▶ [REQUIRED ACTION]
Without including any picture, transcribe the entries below word for word.

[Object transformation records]
☆ ☆ ☆ ☆

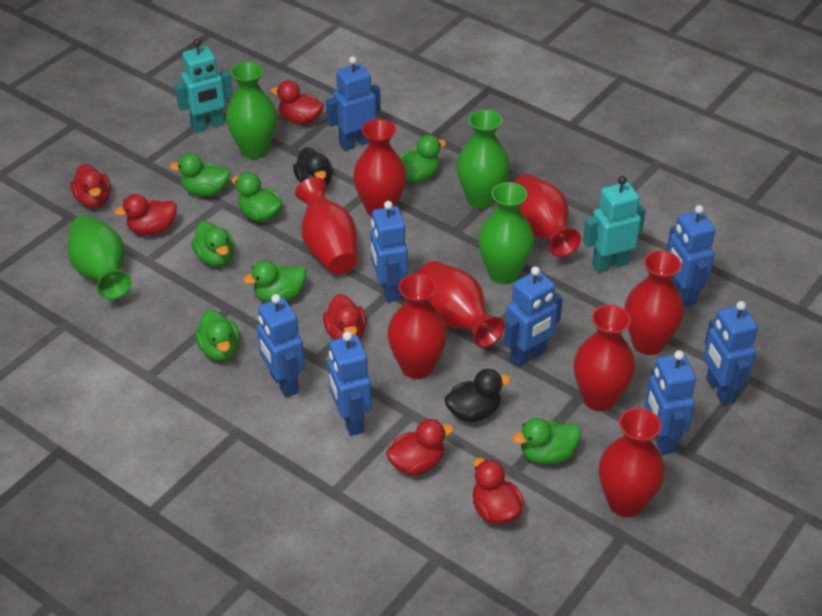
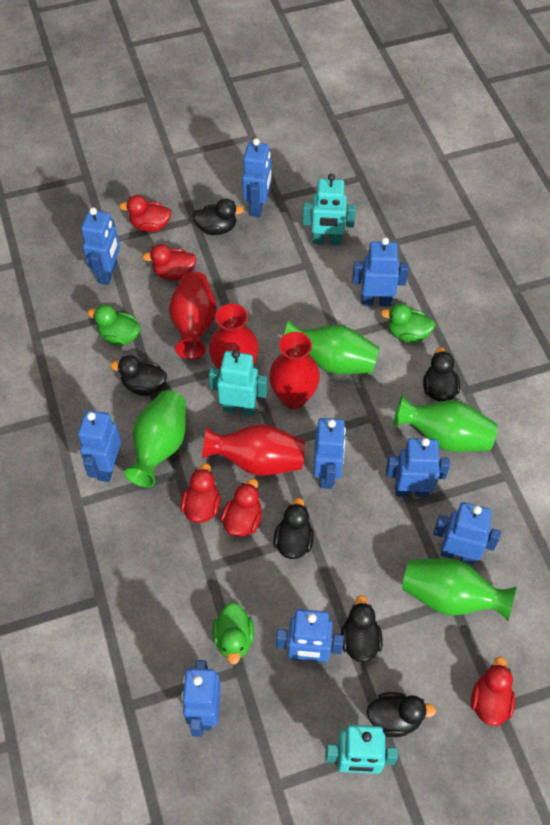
black duck: 2 -> 6
blue robot: 8 -> 9
green duck: 7 -> 3
red duck: 6 -> 5
red vase: 8 -> 4
turquoise robot: 2 -> 3

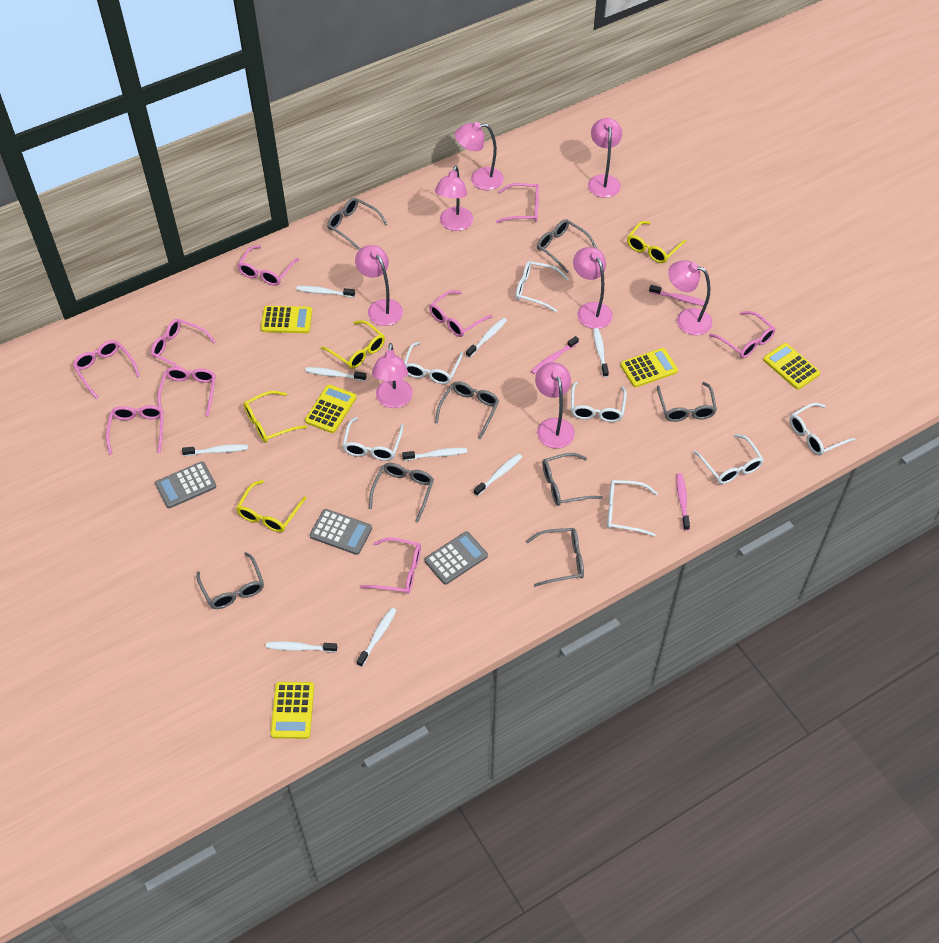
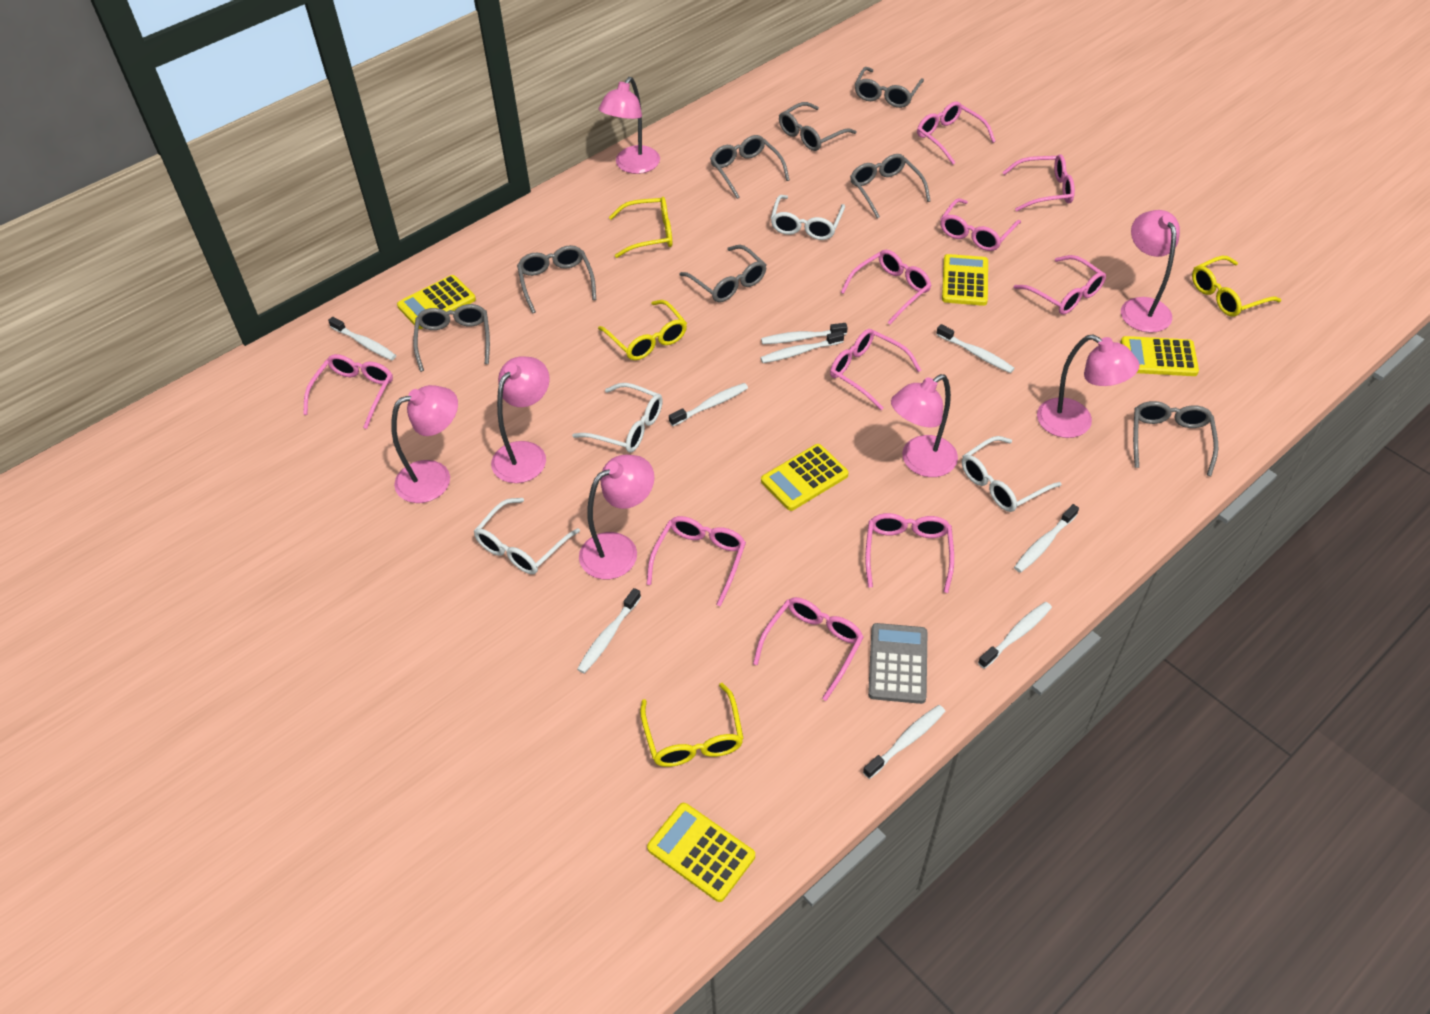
grey calculator: 3 -> 1
pink glasses: 9 -> 10
pink lamp: 8 -> 7
pink toothbrush: 3 -> 0
white glasses: 7 -> 4

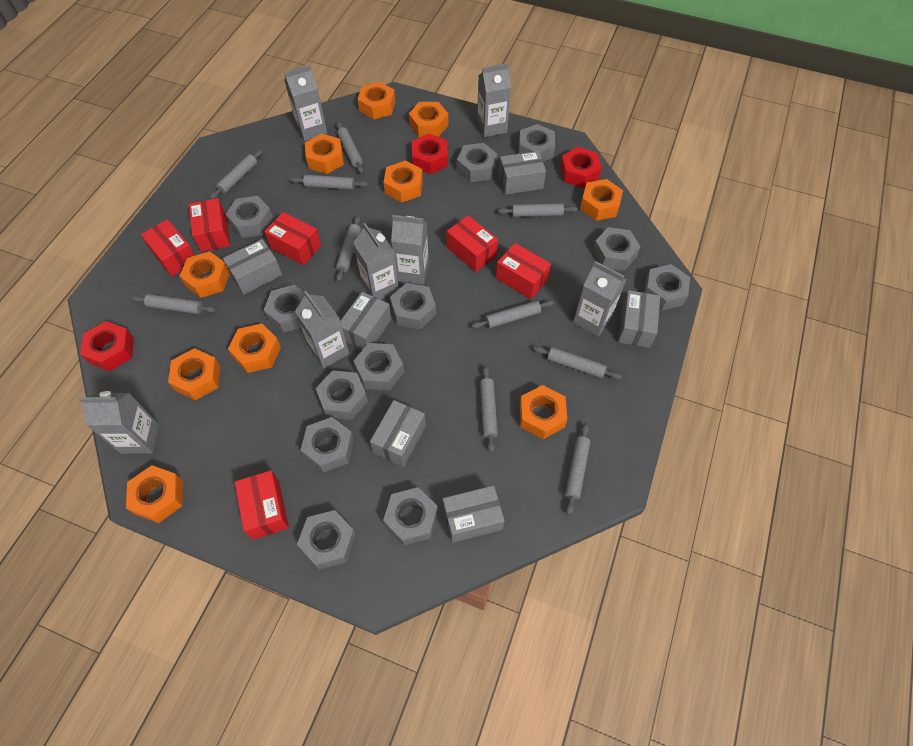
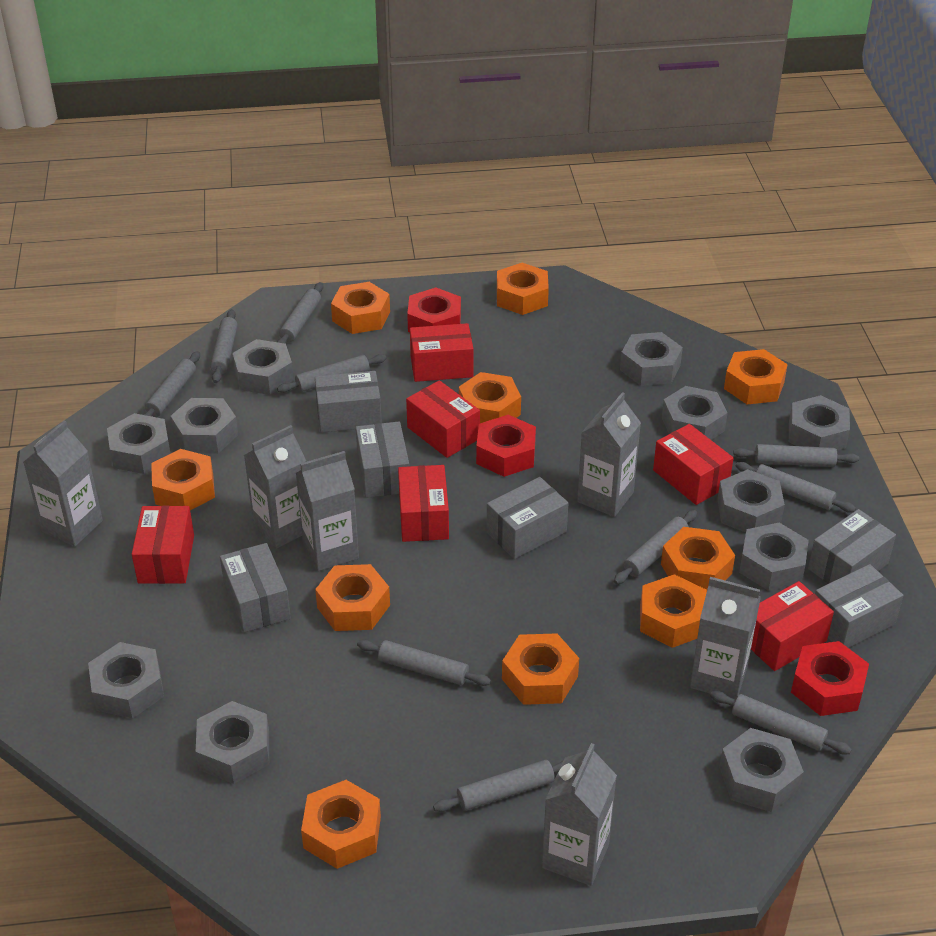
grey carton: 7 -> 6
grey nut: 12 -> 11

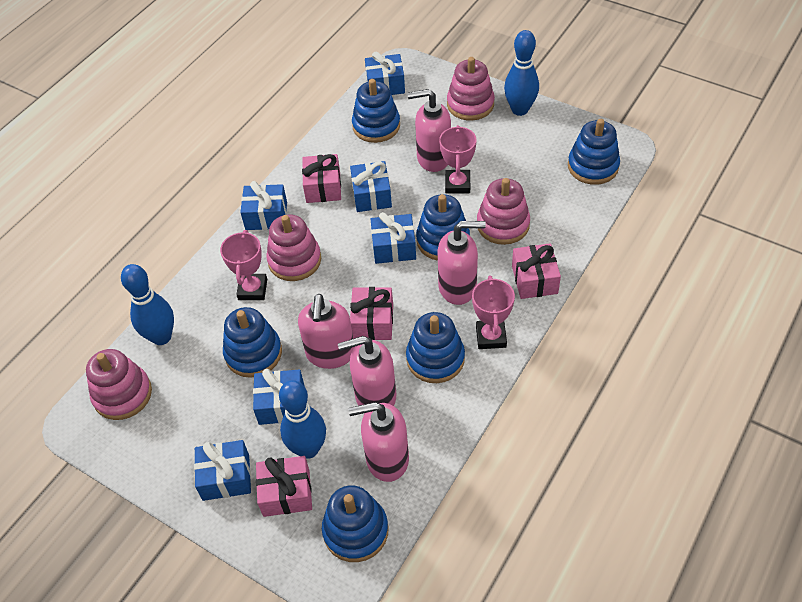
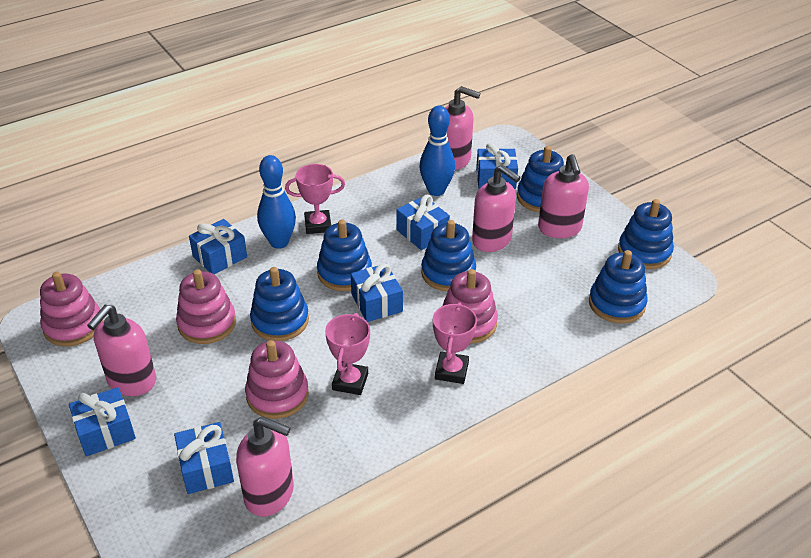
blue bowling pin: 3 -> 2
pink gift: 4 -> 0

☆ ☆ ☆ ☆

▶ [RESPONSE FOR THIS EXERCISE]
black duck: 2 -> 6
blue robot: 8 -> 9
green duck: 7 -> 3
red duck: 6 -> 5
red vase: 8 -> 4
turquoise robot: 2 -> 3

grey calculator: 3 -> 1
pink glasses: 9 -> 10
pink lamp: 8 -> 7
pink toothbrush: 3 -> 0
white glasses: 7 -> 4

grey carton: 7 -> 6
grey nut: 12 -> 11

blue bowling pin: 3 -> 2
pink gift: 4 -> 0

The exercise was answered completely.